Coordinate-based change listings
************
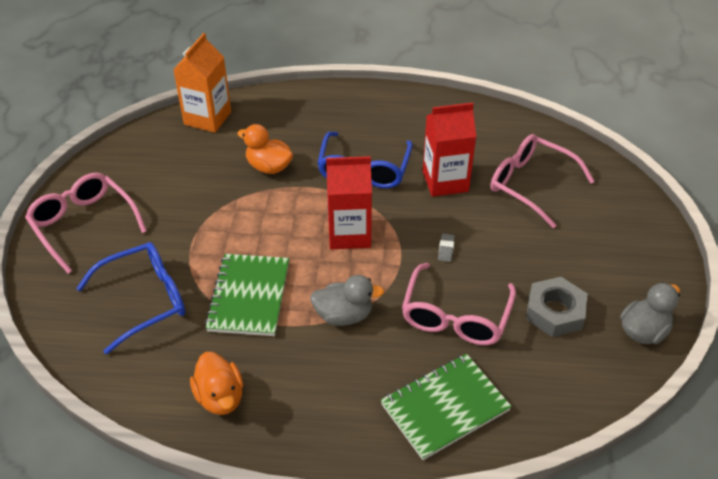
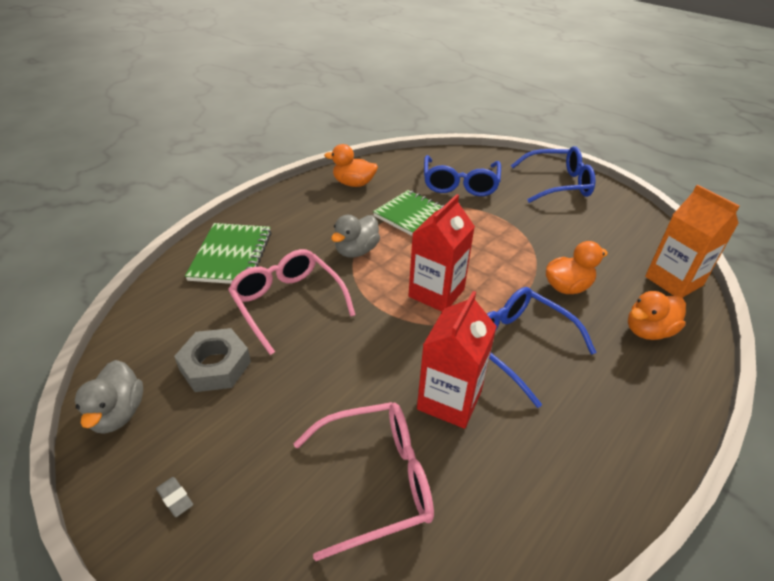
camera: 125 degrees right, 5 degrees down
(84, 225) = (557, 184): pink glasses -> blue glasses
(284, 118) = (648, 331): none -> orange duck
(446, 249) = (358, 341): grey eraser -> grey eraser (175, 498)

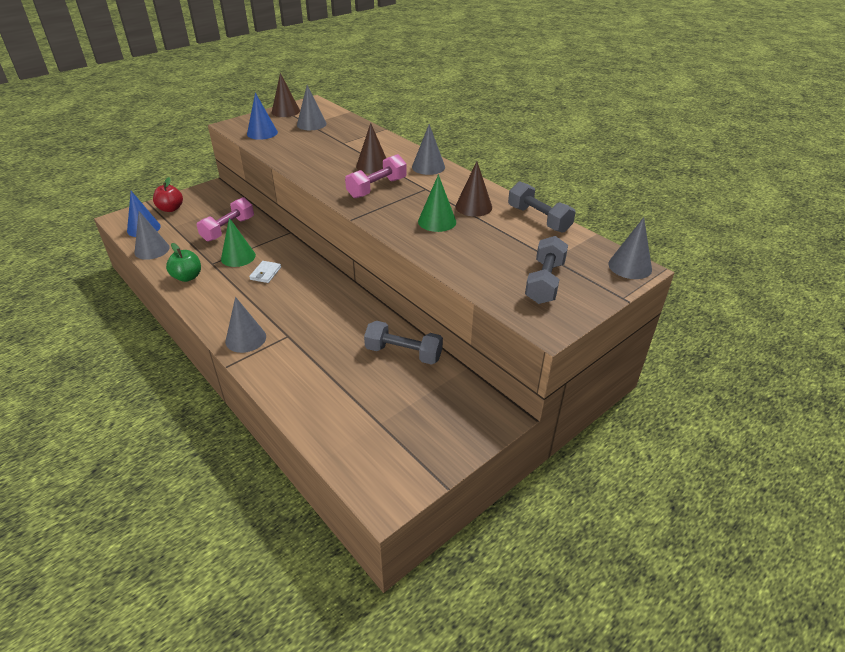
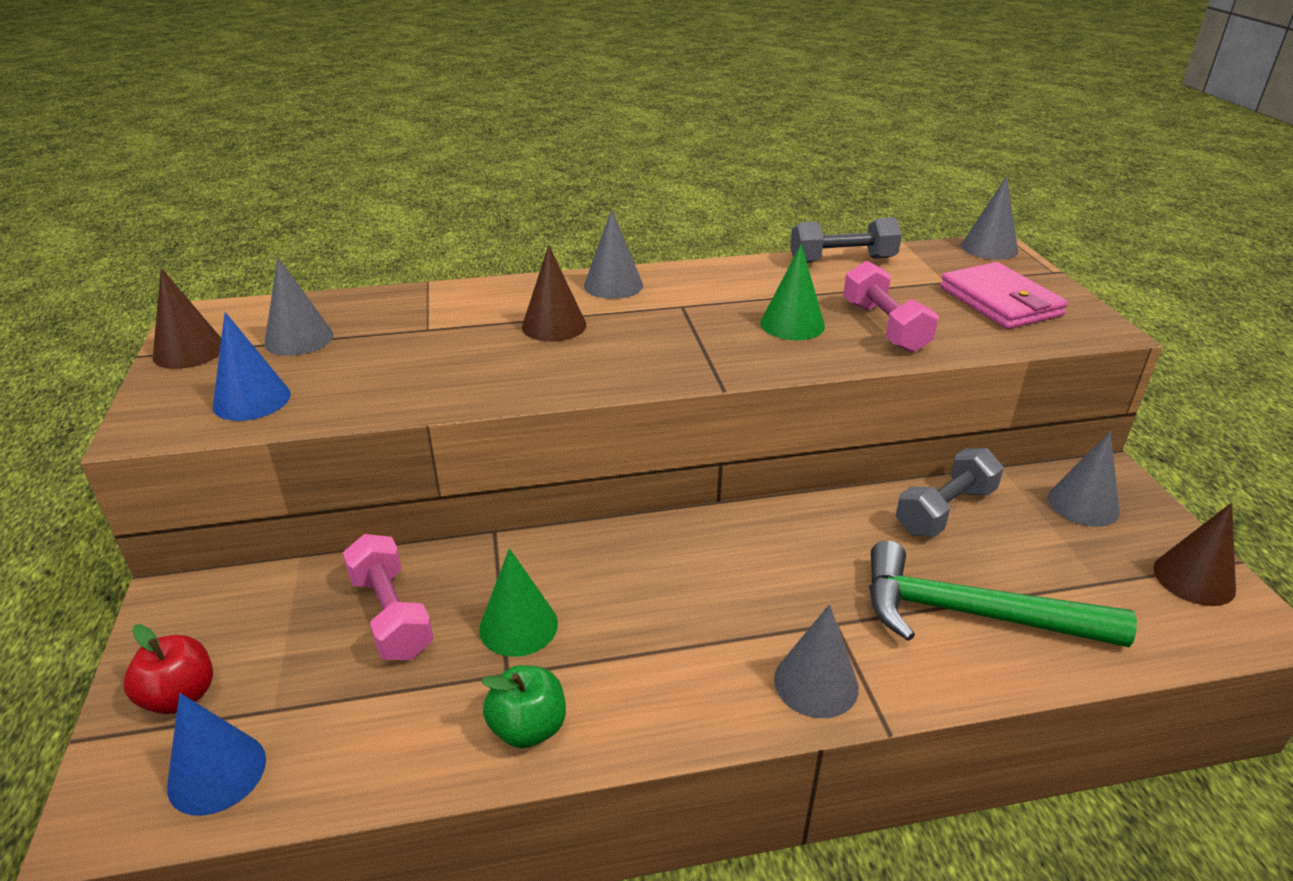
camera: 60 degrees left, 5 degrees down
(152, 250) = (344, 774): grey cone -> grey cone (1083, 504)
(265, 273) = (614, 601): white wallet -> none
(321, 377) = (971, 613): none -> green hammer
(377, 188) = (638, 342): pink dumbbell -> pink dumbbell (884, 327)
(473, 207) = (772, 288): brown cone -> brown cone (1194, 579)
(544, 282) = (1000, 302): grey dumbbell -> pink wallet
************
EXERCISE DIRECTIONS
Leave out the pictures and set down all of the data exactly.

EXPECTED OUTPUT
camera: 125 degrees right, 5 degrees down
(84, 225) = (557, 184): pink glasses -> blue glasses
(284, 118) = (648, 331): none -> orange duck
(446, 249) = (358, 341): grey eraser -> grey eraser (175, 498)

camera: 60 degrees left, 5 degrees down
(152, 250) = (344, 774): grey cone -> grey cone (1083, 504)
(265, 273) = (614, 601): white wallet -> none
(321, 377) = (971, 613): none -> green hammer
(377, 188) = (638, 342): pink dumbbell -> pink dumbbell (884, 327)
(473, 207) = (772, 288): brown cone -> brown cone (1194, 579)
(544, 282) = (1000, 302): grey dumbbell -> pink wallet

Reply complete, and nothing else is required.